**TASK TO CARRY OUT:**
Your reply should consist only of the lines from the one with "none -> red round brick G3:H4 level 1" through the end of the entries, transcribed exactly. Pictures stay out.

**DATASET RECORDS:**
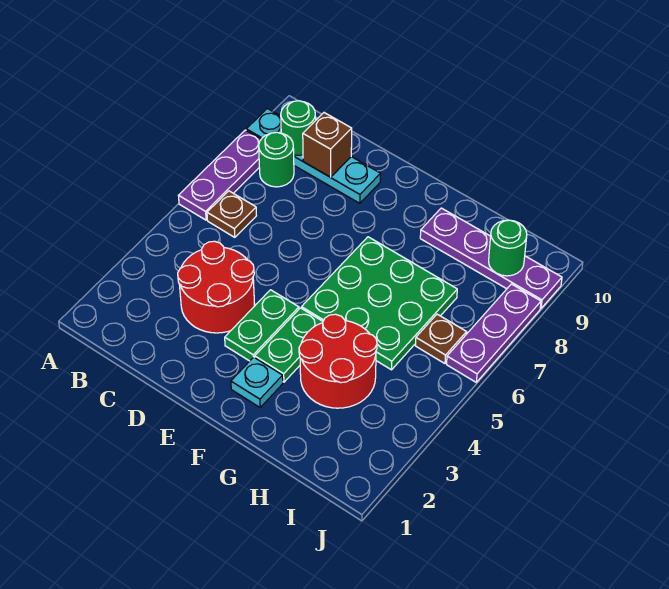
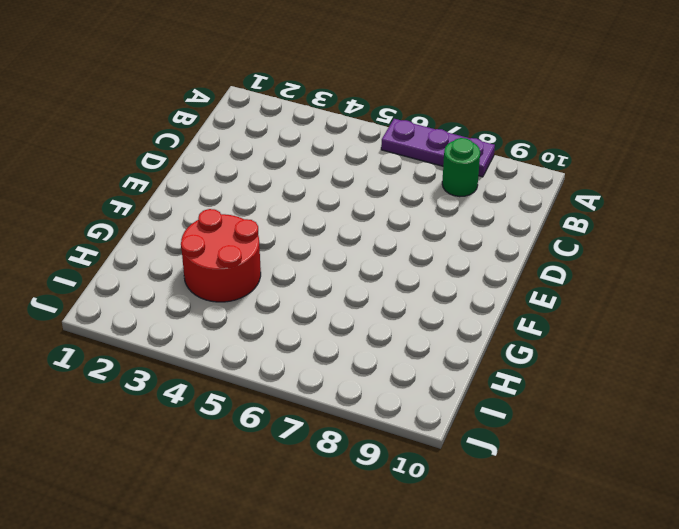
none -> cyan plate A9:D9 level 1
none -> brown plate B6 level 1
none -> red round brick C3:D4 level 1

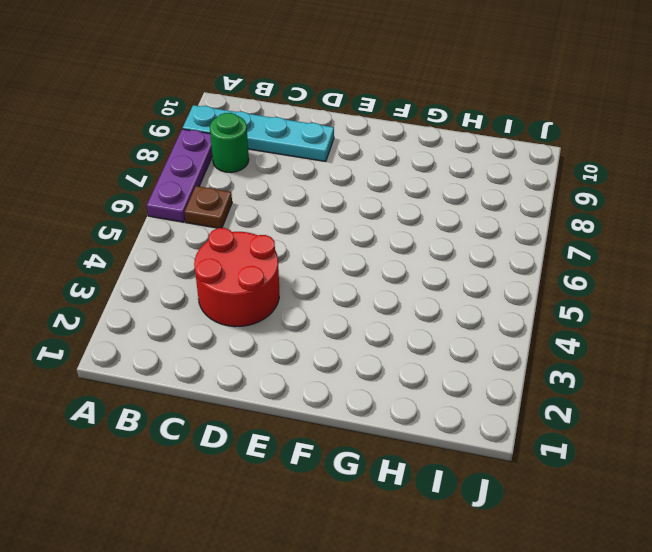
none -> green plate E3:E4 level 1
none -> cyan plate F2 level 1
none -> green plate F3:F4 level 1

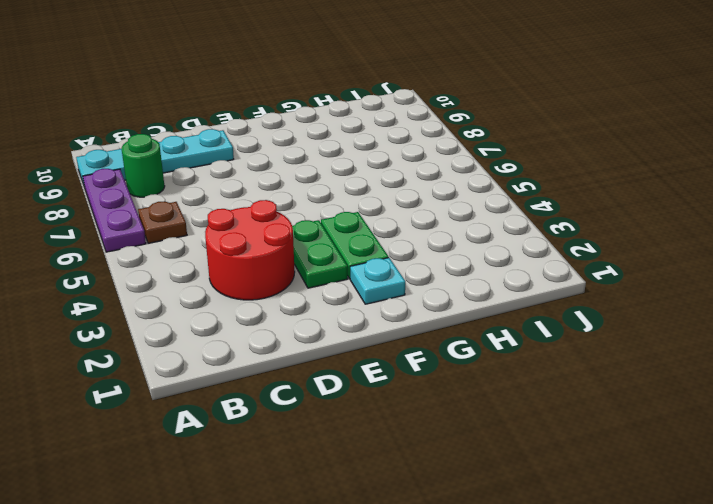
none -> green plate F5:H7 level 1
none -> red round brick G3:H4 level 1
none -> purple plate G9:J9 level 1

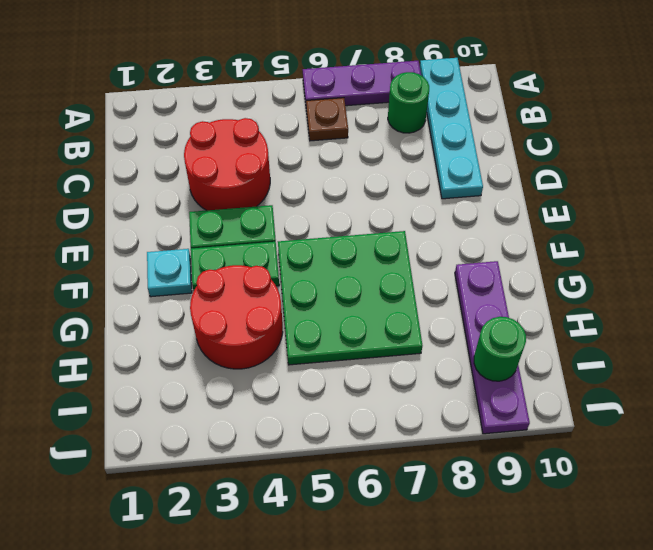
none -> brown plate I6 level 1
none -> purple plate J6:J8 level 1
none -> green round brick B9 level 2

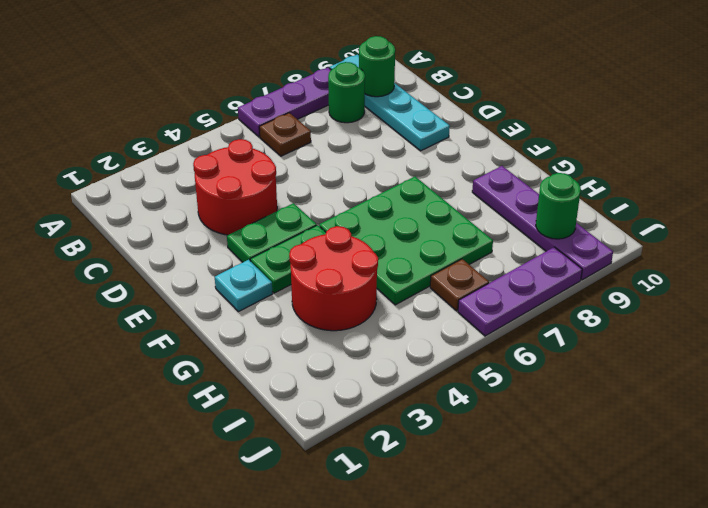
none -> brown brick C9 level 2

**SOLUTION FOR THIS PROBLEM:**
none -> red round brick G3:H4 level 1
none -> purple plate G9:J9 level 1

none -> brown plate I6 level 1
none -> purple plate J6:J8 level 1
none -> green round brick B9 level 2

none -> brown brick C9 level 2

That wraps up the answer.